■ **Problem to solve**
The answer is to consist only of an exact retyping of the lines from the one containing "Chiara: [1217,581,1285,635] ->" to the end of the entries, without pictures.

======

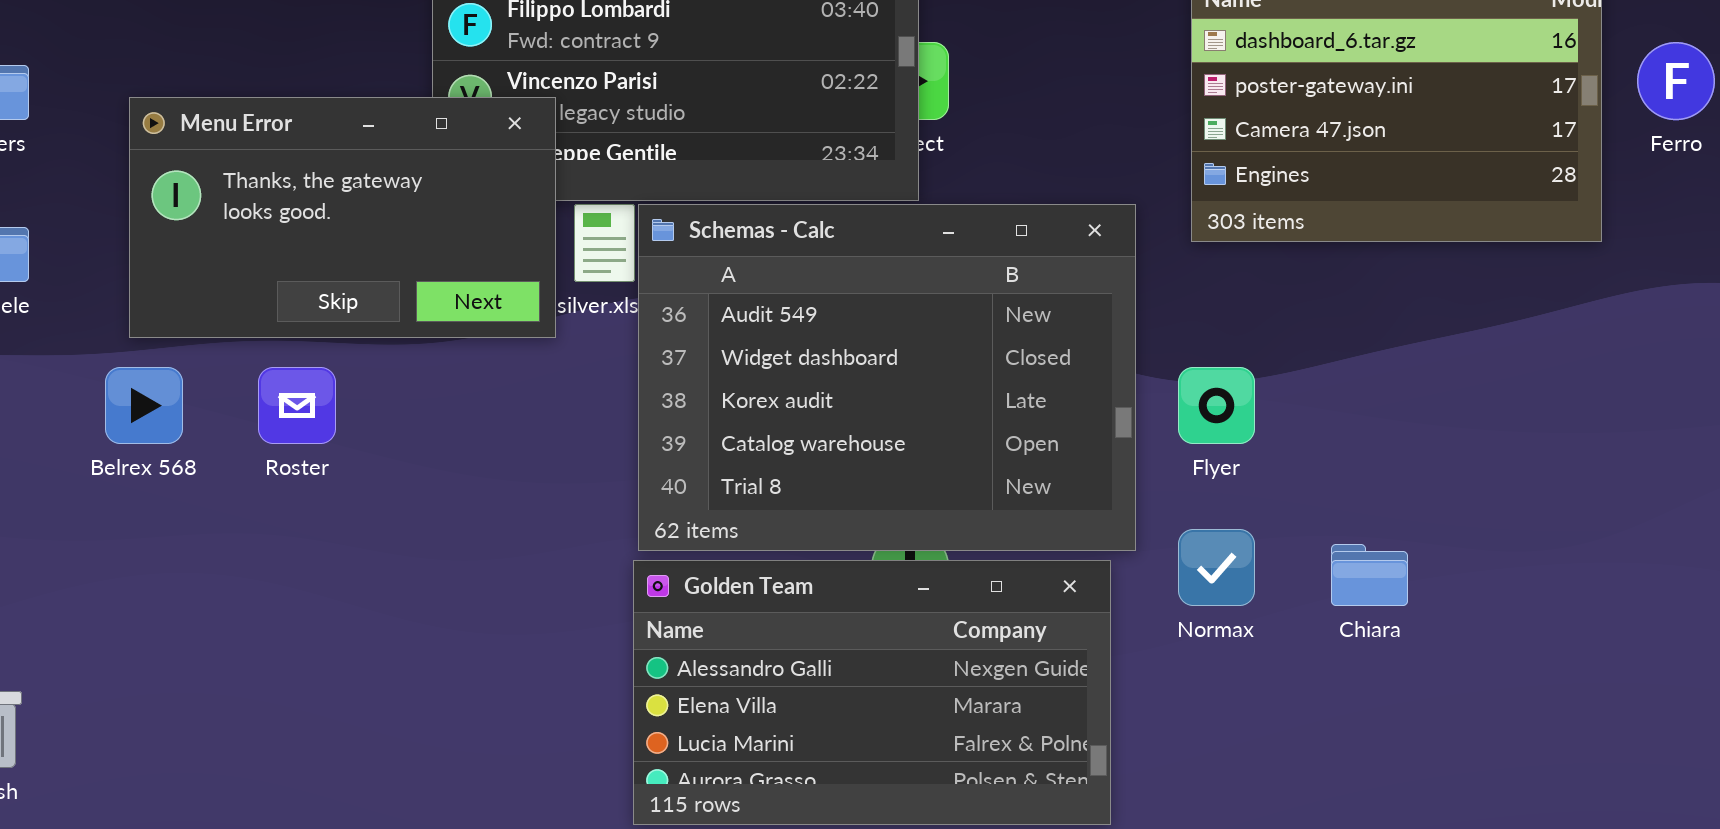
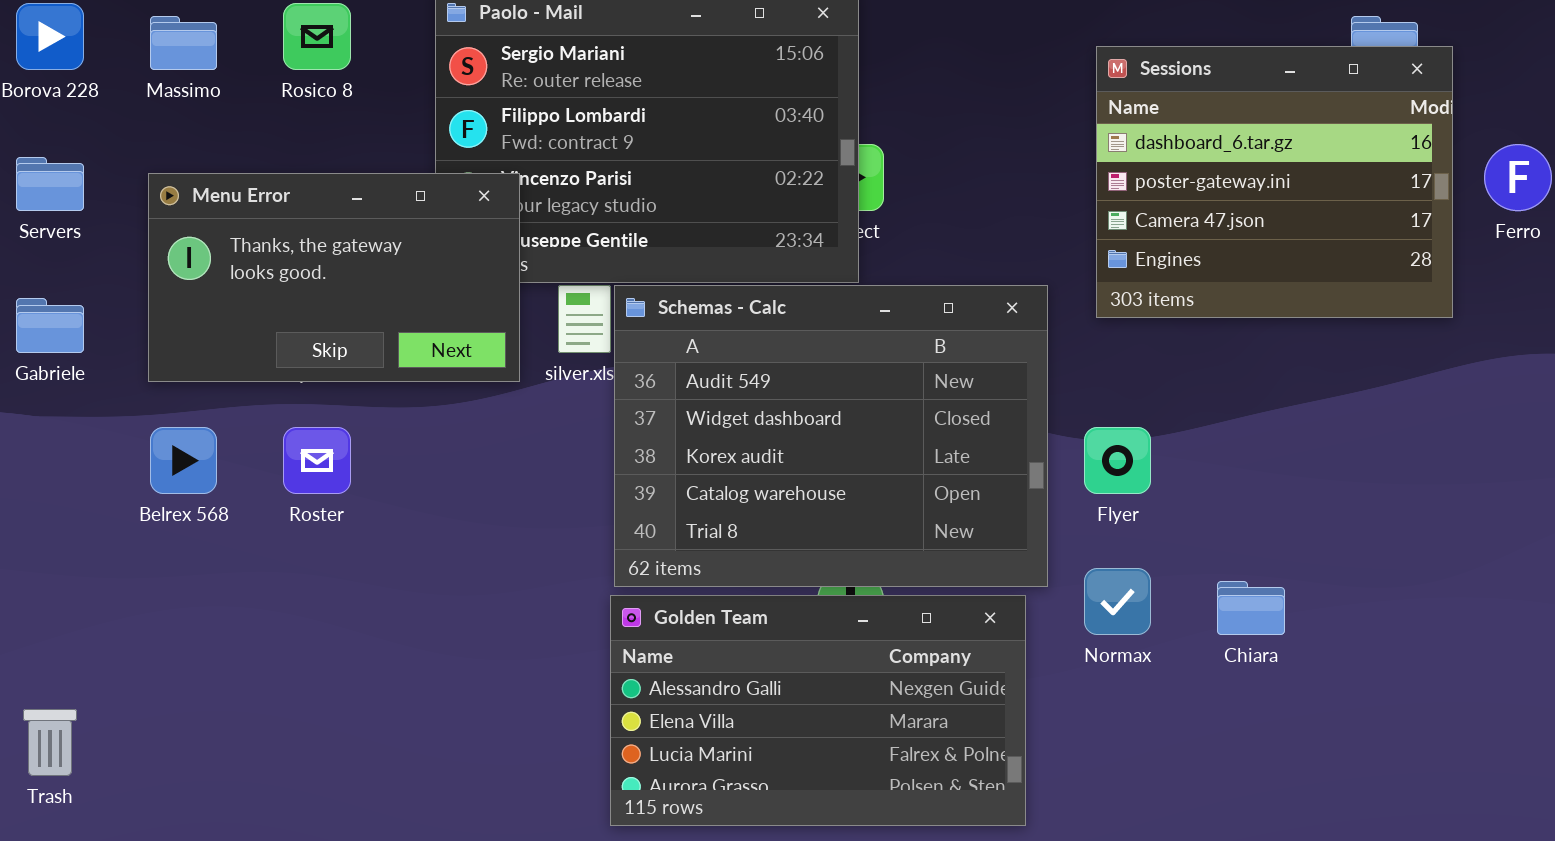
Menu Error: [129,97,556,338] -> [148,173,520,382], moved

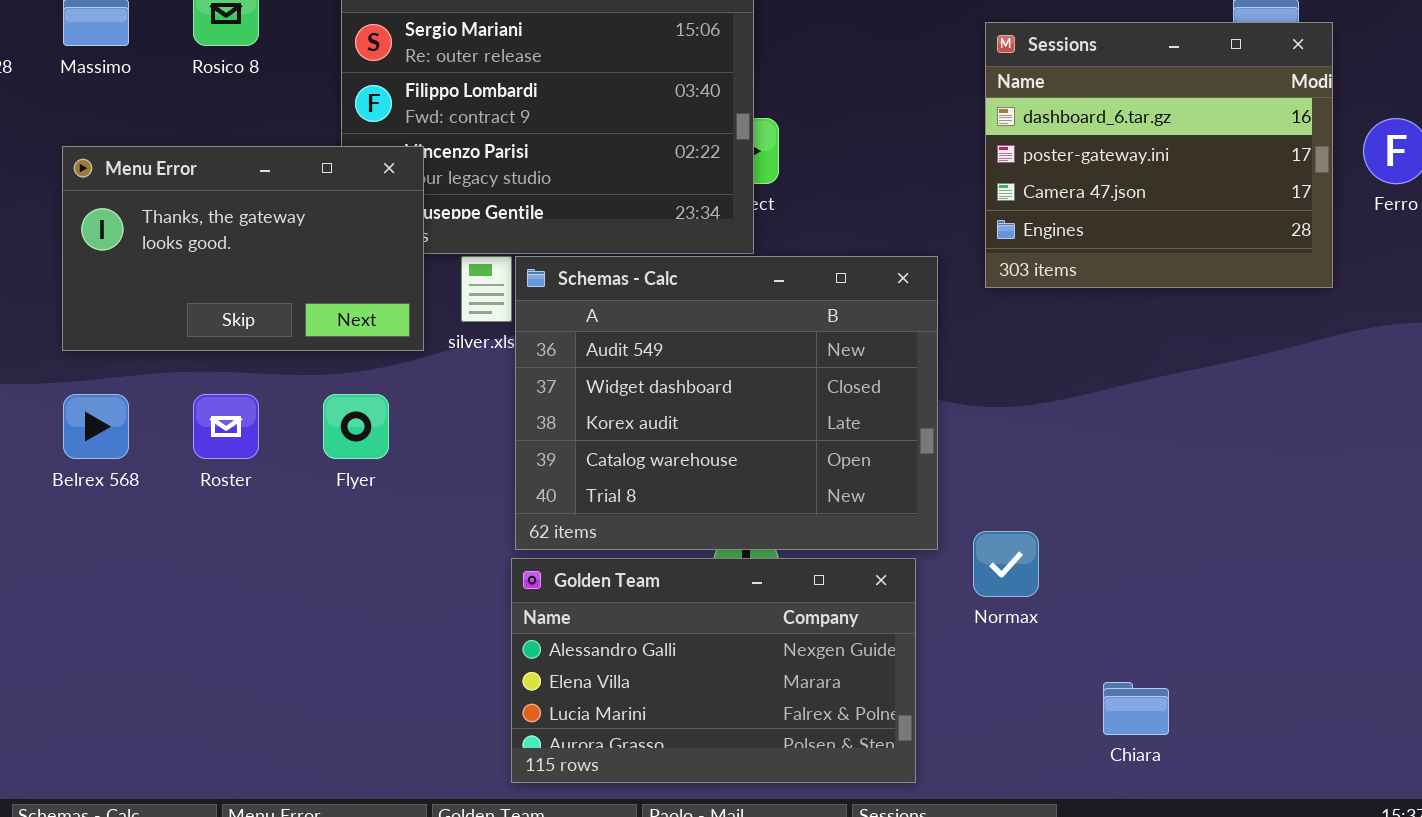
Flyer: [1084,427,1151,494] -> [323,394,389,459], moved
Chiara: [1217,581,1285,635] -> [1103,682,1169,735], moved

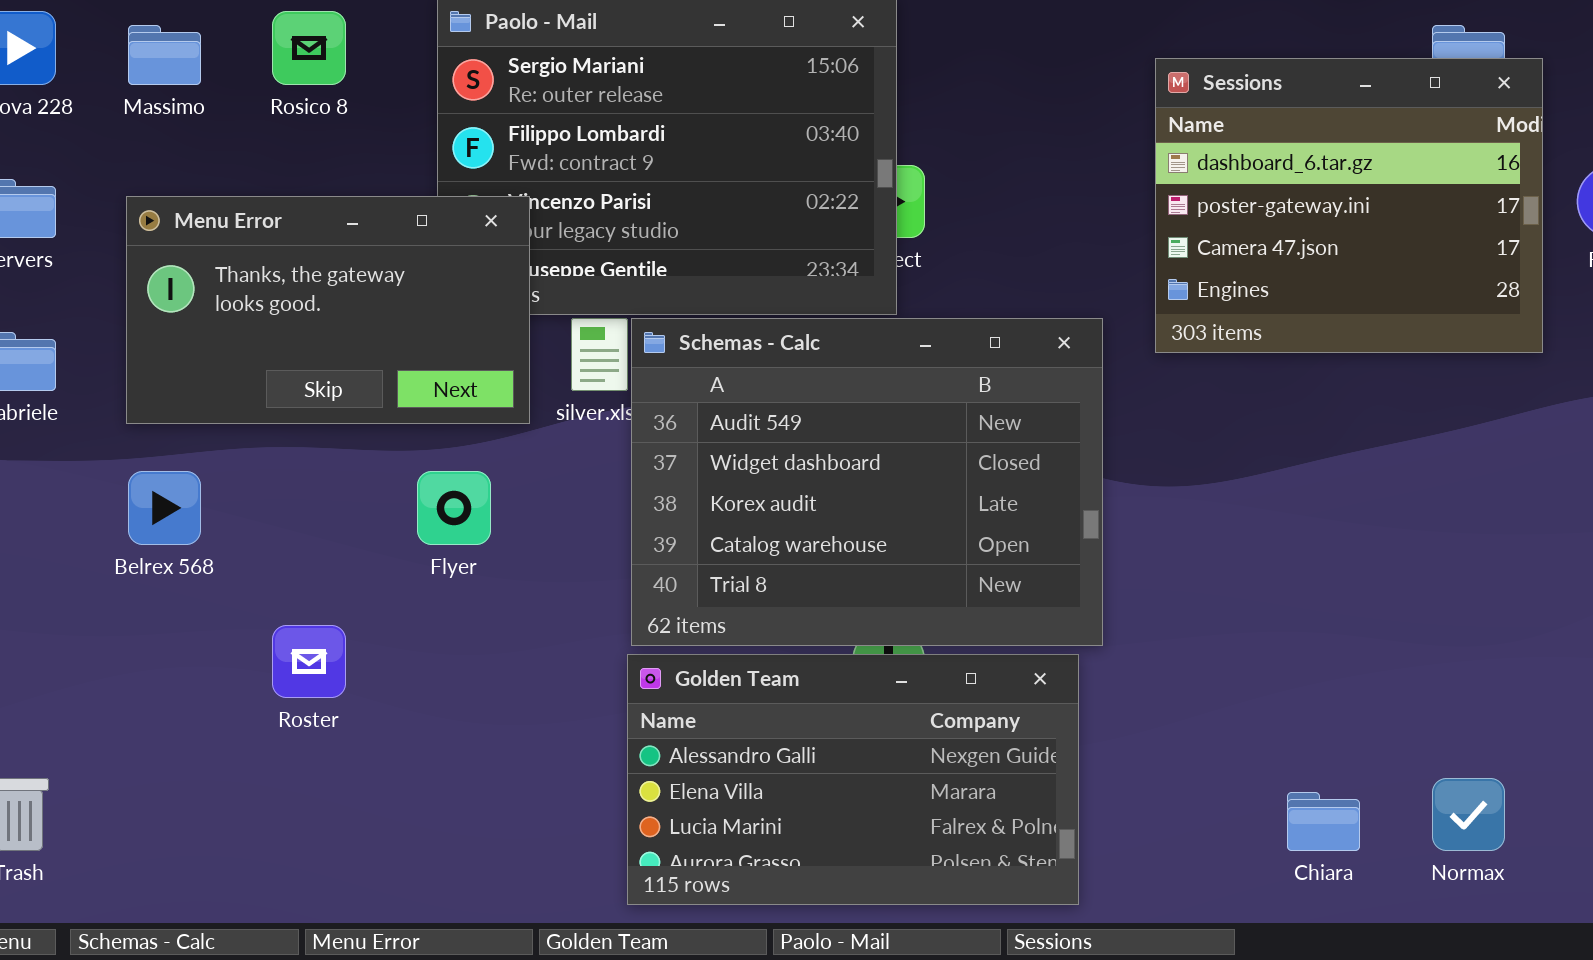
Roster: [193,394,259,459] -> [272,625,346,698], moved
Normax: [973,531,1039,597] -> [1432,778,1505,851], moved

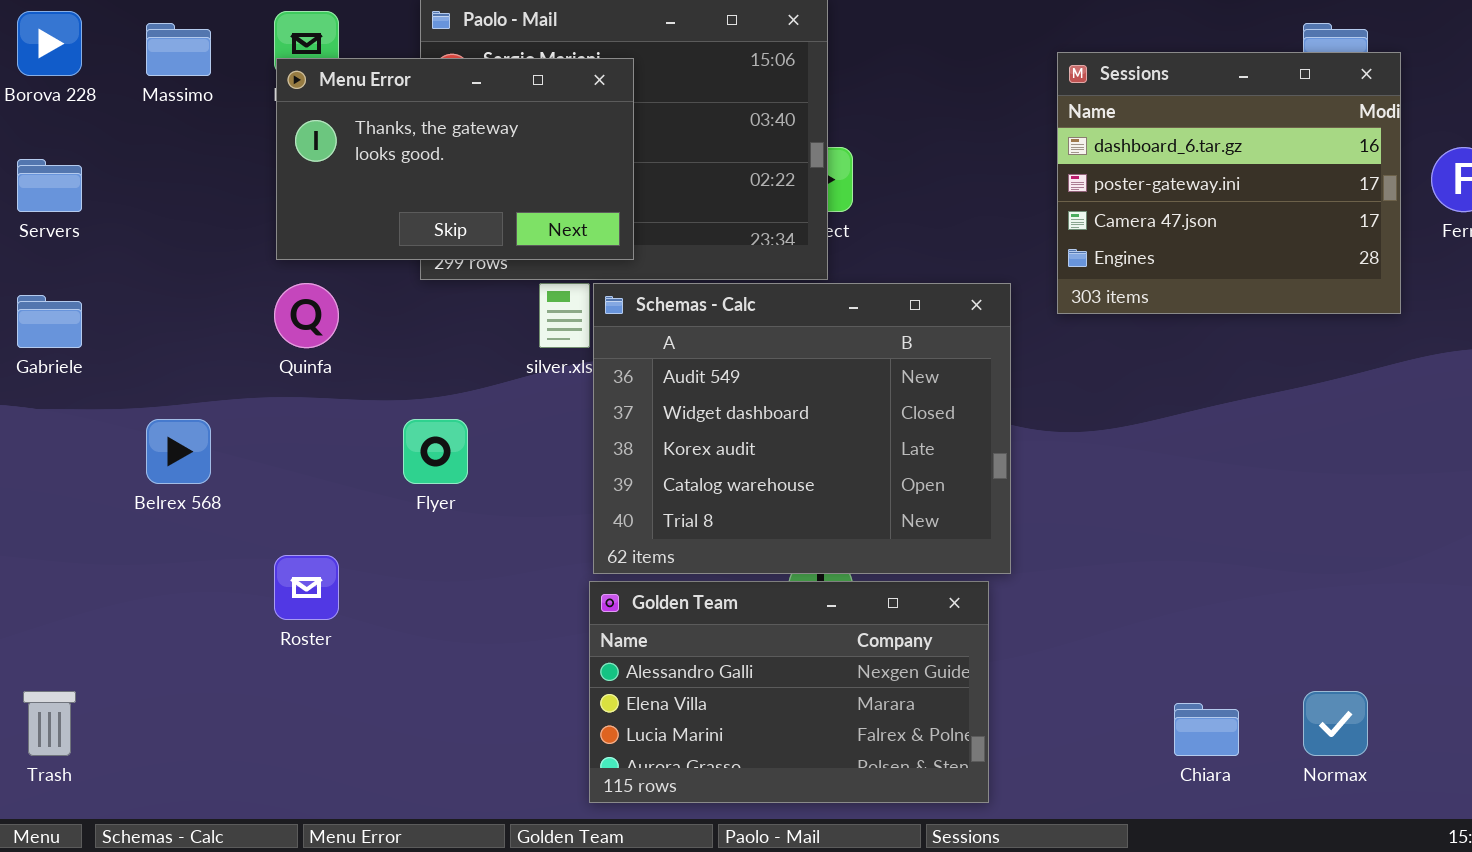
Menu Error: [126,196,530,424] -> [276,58,634,260], moved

======

■ **Exercise response**
Chiara: [1217,581,1285,635] -> [1103,682,1169,735], moved

Roster: [193,394,259,459] -> [272,625,346,698], moved
Normax: [973,531,1039,597] -> [1432,778,1505,851], moved

Menu Error: [126,196,530,424] -> [276,58,634,260], moved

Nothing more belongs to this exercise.